§ **Try it**
Whenever a line below includes the word "buffer", copy that line.

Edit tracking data
###

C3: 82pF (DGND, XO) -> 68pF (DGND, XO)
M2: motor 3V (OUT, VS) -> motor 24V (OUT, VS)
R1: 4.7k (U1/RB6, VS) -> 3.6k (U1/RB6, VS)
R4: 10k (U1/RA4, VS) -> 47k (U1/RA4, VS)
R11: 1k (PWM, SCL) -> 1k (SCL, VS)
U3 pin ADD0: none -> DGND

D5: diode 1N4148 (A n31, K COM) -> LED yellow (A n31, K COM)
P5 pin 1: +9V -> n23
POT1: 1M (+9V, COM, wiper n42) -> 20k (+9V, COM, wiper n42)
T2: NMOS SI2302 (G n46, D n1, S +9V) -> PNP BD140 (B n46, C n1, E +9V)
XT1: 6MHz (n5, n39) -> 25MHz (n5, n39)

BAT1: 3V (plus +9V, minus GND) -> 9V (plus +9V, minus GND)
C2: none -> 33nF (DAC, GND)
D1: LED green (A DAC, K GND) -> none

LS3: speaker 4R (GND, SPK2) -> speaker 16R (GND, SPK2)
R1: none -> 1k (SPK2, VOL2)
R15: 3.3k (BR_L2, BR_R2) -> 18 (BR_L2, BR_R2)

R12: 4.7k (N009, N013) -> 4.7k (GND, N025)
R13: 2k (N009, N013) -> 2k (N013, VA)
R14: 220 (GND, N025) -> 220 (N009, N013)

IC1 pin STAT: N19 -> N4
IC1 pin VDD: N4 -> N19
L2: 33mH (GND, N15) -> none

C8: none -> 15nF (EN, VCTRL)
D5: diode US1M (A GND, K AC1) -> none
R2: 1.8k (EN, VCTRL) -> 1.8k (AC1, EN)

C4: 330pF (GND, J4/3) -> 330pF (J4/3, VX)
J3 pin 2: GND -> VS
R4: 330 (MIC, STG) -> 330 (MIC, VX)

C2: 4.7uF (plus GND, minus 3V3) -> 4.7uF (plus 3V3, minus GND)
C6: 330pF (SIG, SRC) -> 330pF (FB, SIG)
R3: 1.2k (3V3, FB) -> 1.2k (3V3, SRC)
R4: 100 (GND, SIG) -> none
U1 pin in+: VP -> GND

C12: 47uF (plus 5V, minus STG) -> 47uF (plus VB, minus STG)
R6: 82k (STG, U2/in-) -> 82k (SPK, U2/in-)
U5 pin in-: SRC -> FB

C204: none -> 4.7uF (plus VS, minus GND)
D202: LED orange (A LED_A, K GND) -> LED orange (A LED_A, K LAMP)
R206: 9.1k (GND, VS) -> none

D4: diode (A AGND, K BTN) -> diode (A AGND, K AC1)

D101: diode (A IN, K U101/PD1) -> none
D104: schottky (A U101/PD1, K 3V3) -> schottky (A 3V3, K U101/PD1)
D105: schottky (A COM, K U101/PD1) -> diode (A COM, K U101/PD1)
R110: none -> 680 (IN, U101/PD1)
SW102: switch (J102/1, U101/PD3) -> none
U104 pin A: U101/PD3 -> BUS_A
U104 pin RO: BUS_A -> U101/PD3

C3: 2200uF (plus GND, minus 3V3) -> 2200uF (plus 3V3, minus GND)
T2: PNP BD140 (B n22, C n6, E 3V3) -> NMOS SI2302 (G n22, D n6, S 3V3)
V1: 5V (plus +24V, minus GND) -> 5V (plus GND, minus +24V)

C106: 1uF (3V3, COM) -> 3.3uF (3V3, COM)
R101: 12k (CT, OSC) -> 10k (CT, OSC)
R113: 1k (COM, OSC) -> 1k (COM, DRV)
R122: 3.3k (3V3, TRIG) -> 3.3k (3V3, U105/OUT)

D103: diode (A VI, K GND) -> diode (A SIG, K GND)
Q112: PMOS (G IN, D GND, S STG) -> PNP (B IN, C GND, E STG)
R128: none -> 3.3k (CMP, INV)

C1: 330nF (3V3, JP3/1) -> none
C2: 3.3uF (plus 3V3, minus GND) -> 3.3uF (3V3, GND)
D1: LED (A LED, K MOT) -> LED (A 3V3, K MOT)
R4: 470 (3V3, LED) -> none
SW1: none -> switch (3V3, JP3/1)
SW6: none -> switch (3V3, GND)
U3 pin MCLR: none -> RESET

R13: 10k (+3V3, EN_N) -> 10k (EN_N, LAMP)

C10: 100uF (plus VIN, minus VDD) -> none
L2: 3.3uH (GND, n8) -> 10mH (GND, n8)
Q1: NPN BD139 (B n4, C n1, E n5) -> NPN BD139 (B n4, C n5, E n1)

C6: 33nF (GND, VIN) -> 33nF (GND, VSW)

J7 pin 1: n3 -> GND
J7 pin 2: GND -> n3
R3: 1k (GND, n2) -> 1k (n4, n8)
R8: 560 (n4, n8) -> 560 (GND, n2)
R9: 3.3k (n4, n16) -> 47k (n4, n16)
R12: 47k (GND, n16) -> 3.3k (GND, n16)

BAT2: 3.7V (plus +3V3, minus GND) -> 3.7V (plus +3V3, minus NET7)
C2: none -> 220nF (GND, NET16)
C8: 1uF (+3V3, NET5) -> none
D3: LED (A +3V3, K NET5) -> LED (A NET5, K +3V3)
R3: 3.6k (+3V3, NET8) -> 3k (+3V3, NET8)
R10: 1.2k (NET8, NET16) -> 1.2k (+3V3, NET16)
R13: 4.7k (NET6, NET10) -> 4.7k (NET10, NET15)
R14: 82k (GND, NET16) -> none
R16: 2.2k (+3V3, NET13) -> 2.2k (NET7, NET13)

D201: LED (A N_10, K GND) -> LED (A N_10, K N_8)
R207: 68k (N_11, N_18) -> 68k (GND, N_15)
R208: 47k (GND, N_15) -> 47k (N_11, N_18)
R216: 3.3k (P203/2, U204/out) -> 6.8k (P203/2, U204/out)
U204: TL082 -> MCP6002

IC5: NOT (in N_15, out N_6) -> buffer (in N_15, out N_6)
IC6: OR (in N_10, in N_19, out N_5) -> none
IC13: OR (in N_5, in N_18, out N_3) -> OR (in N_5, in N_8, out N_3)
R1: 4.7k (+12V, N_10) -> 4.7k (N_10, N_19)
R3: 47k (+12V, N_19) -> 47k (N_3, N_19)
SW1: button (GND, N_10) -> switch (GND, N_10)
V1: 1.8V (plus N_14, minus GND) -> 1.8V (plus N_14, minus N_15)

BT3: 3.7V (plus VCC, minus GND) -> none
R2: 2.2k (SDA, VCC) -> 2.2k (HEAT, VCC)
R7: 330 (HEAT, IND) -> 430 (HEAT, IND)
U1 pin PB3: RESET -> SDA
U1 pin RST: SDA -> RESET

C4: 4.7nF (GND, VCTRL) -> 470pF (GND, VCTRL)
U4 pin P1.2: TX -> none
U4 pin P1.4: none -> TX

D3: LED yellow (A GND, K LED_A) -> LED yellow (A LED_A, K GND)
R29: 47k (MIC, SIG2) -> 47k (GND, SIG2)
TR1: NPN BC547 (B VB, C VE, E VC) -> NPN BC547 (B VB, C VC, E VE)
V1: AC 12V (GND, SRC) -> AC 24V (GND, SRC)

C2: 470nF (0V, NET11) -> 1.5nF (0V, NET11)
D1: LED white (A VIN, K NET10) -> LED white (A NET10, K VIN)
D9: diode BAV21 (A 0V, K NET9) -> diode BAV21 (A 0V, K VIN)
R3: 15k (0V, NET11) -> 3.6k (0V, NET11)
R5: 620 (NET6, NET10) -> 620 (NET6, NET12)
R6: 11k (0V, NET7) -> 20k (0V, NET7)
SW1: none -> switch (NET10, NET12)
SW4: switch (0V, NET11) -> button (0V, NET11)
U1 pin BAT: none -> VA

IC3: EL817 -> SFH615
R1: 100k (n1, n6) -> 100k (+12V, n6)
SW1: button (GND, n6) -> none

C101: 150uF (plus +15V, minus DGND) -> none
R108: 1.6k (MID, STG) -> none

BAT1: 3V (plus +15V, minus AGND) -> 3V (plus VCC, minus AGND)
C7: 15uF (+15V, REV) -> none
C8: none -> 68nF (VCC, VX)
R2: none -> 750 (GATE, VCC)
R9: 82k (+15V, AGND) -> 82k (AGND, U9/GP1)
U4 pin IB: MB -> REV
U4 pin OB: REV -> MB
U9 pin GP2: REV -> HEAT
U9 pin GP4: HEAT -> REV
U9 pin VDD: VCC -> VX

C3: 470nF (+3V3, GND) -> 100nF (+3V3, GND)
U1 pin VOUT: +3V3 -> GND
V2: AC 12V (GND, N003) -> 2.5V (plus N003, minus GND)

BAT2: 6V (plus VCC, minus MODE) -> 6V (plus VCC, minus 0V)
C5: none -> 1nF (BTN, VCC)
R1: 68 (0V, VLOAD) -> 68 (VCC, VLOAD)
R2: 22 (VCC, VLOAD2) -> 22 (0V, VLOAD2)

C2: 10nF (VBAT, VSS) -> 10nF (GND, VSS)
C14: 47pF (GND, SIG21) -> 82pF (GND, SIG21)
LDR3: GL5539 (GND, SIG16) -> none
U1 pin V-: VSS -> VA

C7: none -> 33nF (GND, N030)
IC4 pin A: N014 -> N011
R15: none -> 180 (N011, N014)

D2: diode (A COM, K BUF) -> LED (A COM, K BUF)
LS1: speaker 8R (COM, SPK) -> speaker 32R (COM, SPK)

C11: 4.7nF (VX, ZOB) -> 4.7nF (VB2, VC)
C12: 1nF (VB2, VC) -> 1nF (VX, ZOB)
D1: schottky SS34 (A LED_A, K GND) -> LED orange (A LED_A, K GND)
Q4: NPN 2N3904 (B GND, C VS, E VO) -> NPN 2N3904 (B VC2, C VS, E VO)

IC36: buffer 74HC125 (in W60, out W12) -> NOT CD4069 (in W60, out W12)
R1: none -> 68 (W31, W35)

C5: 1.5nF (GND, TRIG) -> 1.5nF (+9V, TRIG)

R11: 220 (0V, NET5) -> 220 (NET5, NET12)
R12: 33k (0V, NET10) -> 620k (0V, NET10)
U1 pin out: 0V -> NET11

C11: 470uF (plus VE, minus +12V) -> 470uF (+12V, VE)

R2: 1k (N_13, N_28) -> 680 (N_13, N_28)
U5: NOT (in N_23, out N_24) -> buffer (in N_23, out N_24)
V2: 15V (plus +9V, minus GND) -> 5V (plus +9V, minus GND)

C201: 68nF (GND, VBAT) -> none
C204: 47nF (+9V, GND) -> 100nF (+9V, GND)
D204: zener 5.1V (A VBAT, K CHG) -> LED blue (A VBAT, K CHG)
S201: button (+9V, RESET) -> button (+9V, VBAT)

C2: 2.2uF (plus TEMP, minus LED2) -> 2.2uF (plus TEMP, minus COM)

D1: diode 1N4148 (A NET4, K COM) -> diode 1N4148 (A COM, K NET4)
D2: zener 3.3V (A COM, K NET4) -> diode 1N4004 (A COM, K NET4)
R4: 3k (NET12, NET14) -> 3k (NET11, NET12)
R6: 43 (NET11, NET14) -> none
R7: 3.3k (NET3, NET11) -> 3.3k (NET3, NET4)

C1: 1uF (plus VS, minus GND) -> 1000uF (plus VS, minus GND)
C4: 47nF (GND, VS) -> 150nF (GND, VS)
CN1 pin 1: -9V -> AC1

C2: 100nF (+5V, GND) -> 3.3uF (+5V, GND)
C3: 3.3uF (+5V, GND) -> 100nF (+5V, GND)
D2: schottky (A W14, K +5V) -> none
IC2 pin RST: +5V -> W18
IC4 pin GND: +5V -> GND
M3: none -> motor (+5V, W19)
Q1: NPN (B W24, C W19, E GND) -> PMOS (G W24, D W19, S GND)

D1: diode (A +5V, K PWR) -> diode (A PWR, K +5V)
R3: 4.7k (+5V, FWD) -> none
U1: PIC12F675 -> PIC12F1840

###

§ **Finished task**
IC5: NOT (in N_15, out N_6) -> buffer (in N_15, out N_6)
IC36: buffer 74HC125 (in W60, out W12) -> NOT CD4069 (in W60, out W12)
U5: NOT (in N_23, out N_24) -> buffer (in N_23, out N_24)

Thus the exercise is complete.